What is needed
Return the lines of the material below exactly, beginning with the line that has "none -> yellow plate A4:A5 level 1" in it and finishing with the line that has "none -> red brick E8 level 1" in it. Leave all pictures aside.

——

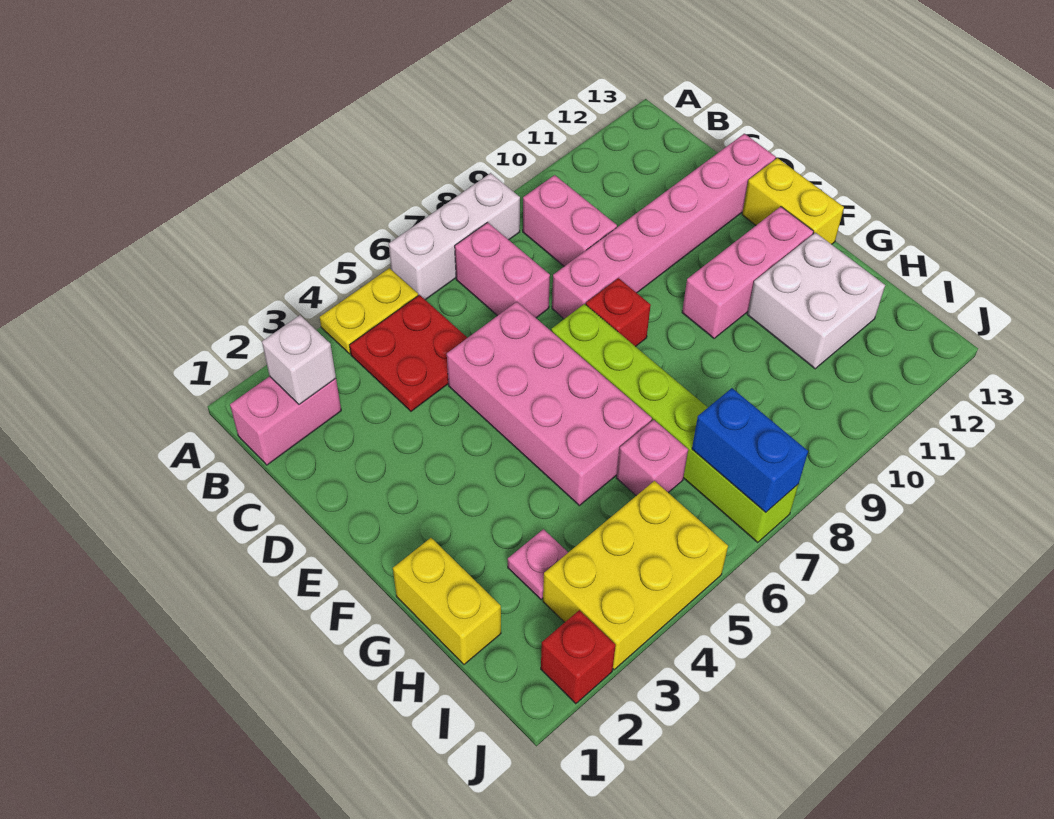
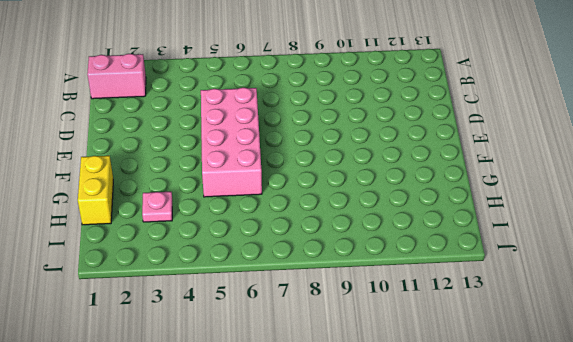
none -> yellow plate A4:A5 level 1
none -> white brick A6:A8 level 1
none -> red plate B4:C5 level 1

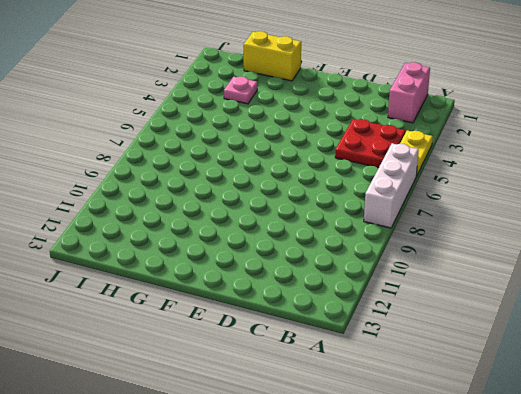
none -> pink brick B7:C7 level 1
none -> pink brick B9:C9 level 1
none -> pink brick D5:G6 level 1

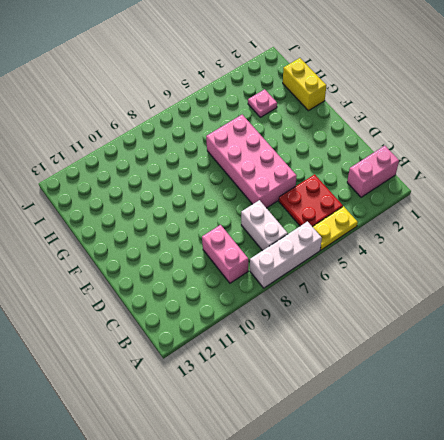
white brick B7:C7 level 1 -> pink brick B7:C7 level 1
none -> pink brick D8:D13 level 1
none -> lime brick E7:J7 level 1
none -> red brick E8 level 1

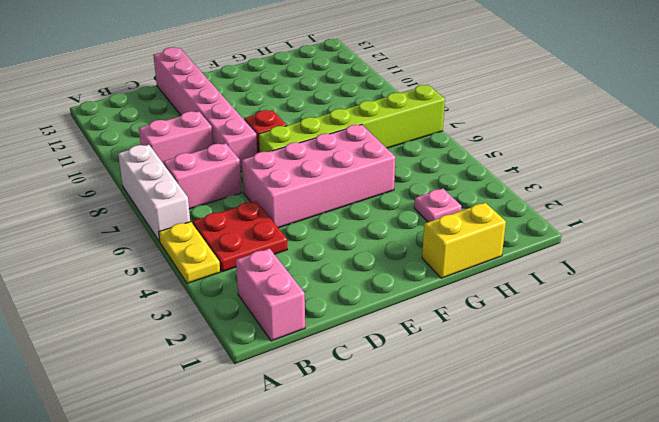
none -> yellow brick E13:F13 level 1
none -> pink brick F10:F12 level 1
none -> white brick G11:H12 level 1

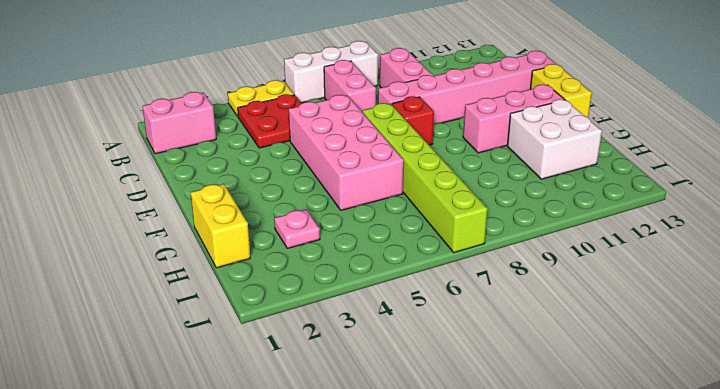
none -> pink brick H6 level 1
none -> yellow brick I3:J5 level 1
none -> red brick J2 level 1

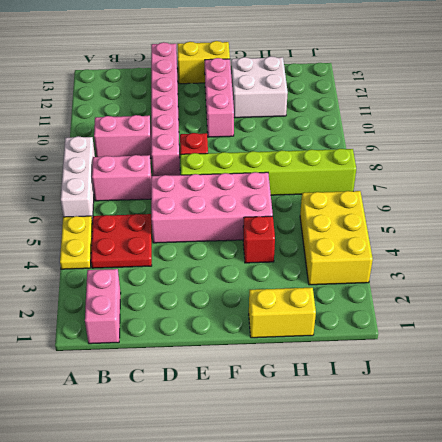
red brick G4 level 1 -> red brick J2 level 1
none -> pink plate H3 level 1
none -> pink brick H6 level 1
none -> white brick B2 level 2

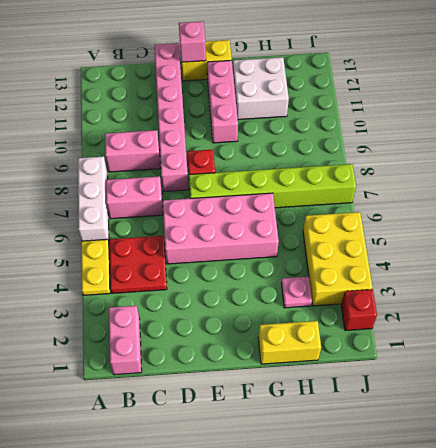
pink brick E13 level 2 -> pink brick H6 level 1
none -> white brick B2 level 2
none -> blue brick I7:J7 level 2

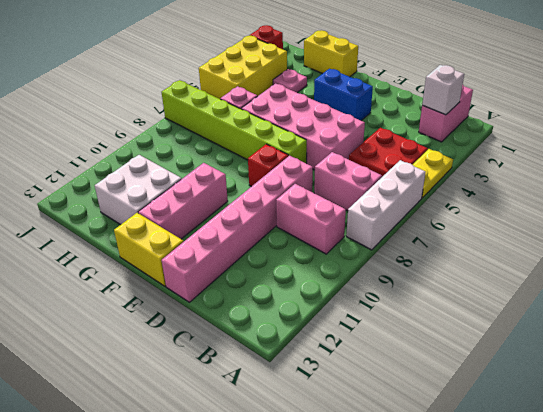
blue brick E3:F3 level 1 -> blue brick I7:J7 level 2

——

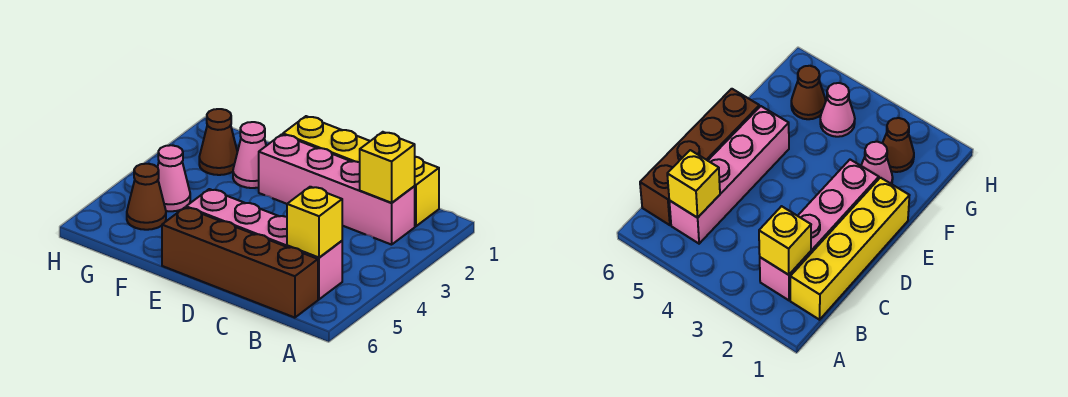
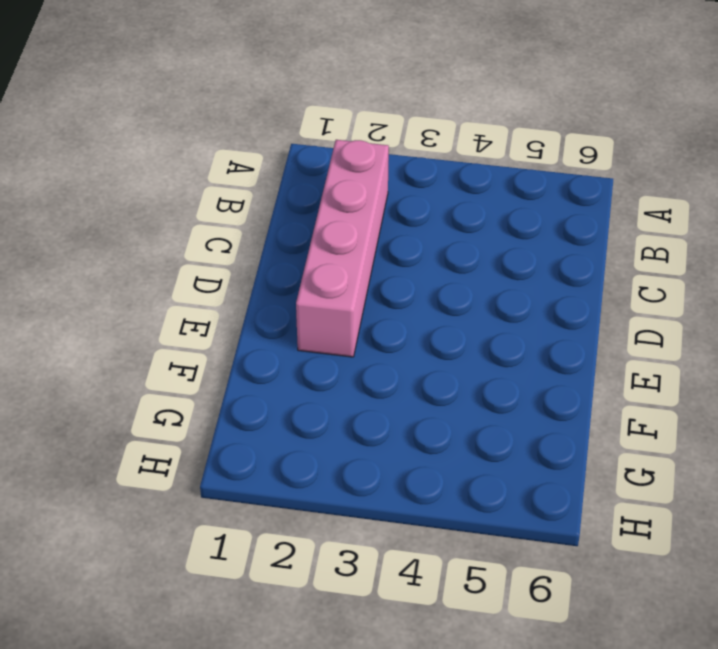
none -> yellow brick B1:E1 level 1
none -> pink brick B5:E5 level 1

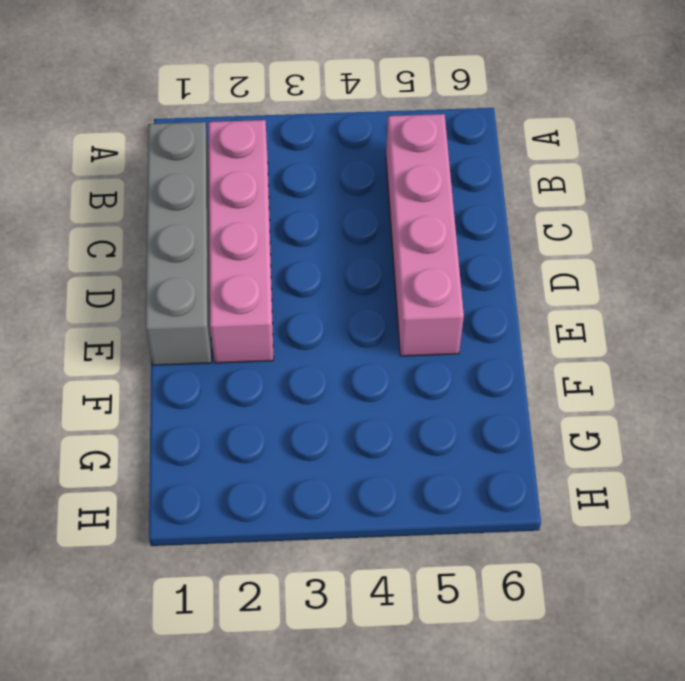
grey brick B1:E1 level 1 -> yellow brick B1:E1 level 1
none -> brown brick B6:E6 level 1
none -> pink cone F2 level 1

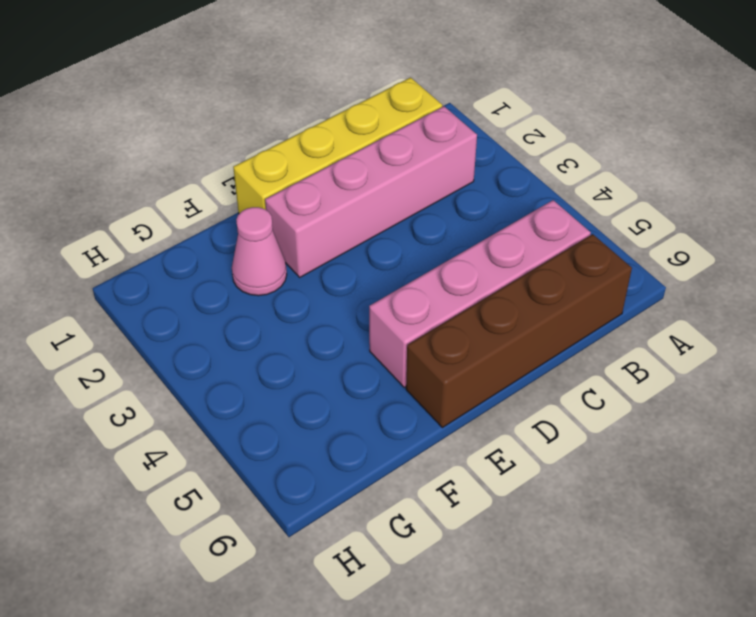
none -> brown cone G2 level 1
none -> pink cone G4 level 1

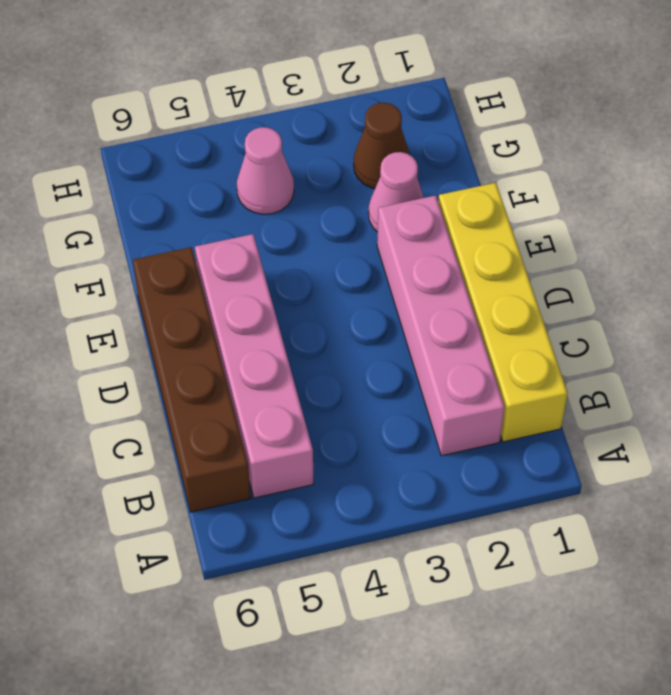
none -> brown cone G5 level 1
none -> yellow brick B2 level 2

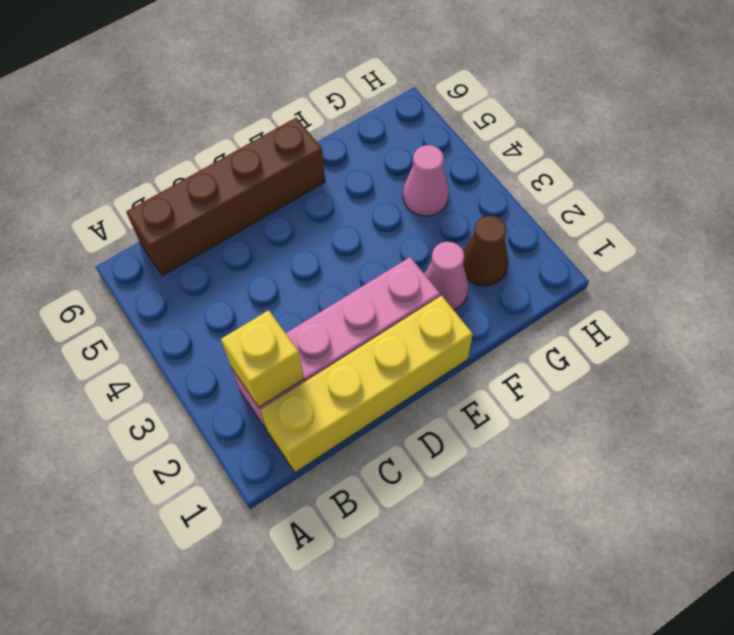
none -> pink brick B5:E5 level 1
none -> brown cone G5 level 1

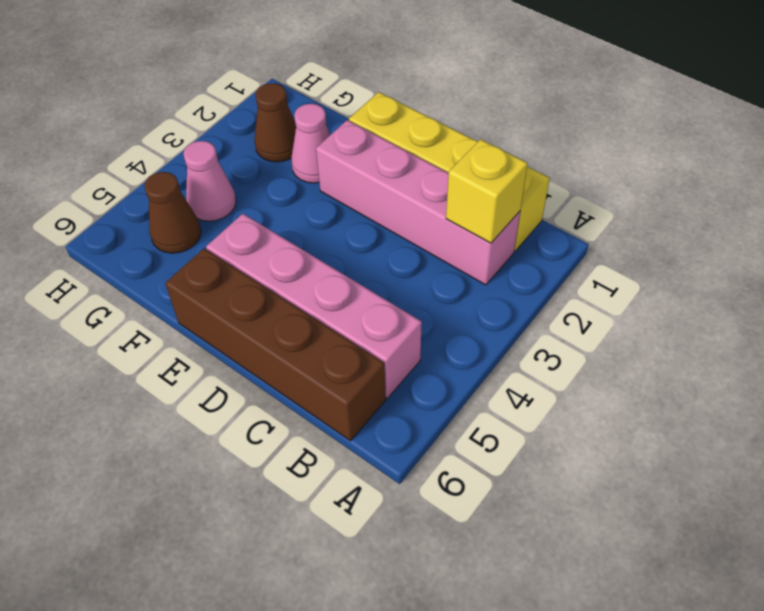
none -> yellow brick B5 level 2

——

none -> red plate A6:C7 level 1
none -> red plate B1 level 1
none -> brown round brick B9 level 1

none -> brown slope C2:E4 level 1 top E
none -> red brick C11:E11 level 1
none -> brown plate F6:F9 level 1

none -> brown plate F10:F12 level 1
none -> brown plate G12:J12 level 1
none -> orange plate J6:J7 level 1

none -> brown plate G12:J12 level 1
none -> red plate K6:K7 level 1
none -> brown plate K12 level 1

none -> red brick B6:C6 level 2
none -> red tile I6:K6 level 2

——

Exercise result
none -> yellow plate A4:A5 level 1
none -> white brick A6:A8 level 1
none -> red plate B4:C5 level 1

none -> pink brick B7:C7 level 1
none -> pink brick B9:C9 level 1
none -> pink brick D5:G6 level 1

white brick B7:C7 level 1 -> pink brick B7:C7 level 1
none -> pink brick D8:D13 level 1
none -> lime brick E7:J7 level 1
none -> red brick E8 level 1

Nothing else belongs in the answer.